PROBLEM DESCRIPTION
Go to the line containing "IC204: LM741 -> LM358" in the records below and print it and every following line exactly, on through the line containing "V201: 1.8V (plus", then stop.

(LISTED RECORDS Opens)

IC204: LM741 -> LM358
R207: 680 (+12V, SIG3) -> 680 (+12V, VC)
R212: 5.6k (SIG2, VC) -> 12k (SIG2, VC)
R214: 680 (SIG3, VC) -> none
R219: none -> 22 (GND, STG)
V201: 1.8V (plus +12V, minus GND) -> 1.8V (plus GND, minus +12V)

(LISTED RECORDS Closes)
(LISTED RECORDS Opens)

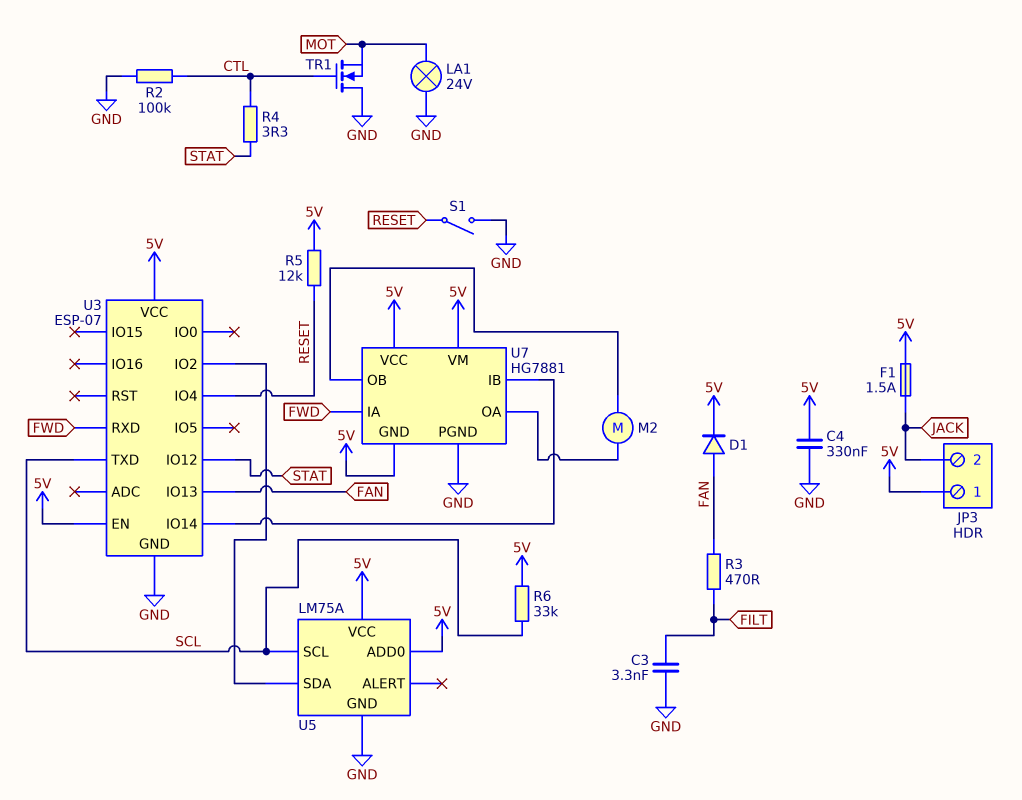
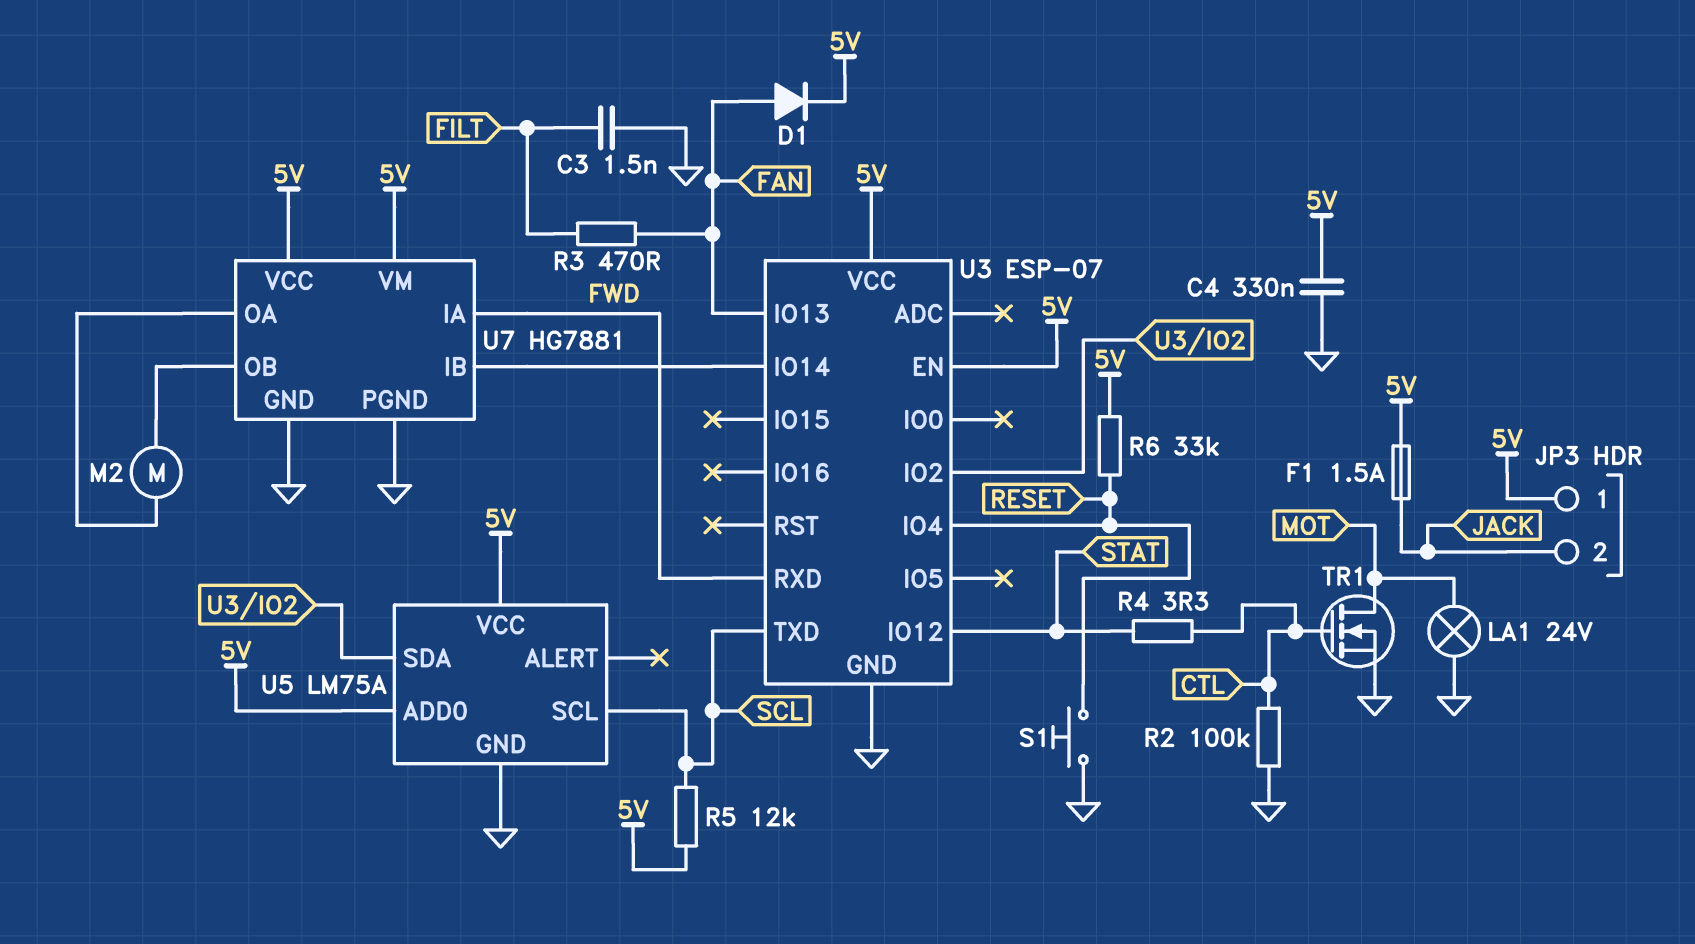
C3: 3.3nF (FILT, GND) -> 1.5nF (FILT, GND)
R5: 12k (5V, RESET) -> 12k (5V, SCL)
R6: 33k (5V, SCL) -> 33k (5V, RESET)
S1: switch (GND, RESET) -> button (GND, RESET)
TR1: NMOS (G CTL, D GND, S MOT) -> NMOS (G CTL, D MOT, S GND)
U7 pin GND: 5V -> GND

(LISTED RECORDS Closes)

RESULT
IC204: LM741 -> LM358
R207: 680 (+12V, SIG3) -> 680 (+12V, VC)
R212: 5.6k (SIG2, VC) -> 12k (SIG2, VC)
R214: 680 (SIG3, VC) -> none
R219: none -> 22 (GND, STG)
V201: 1.8V (plus +12V, minus GND) -> 1.8V (plus GND, minus +12V)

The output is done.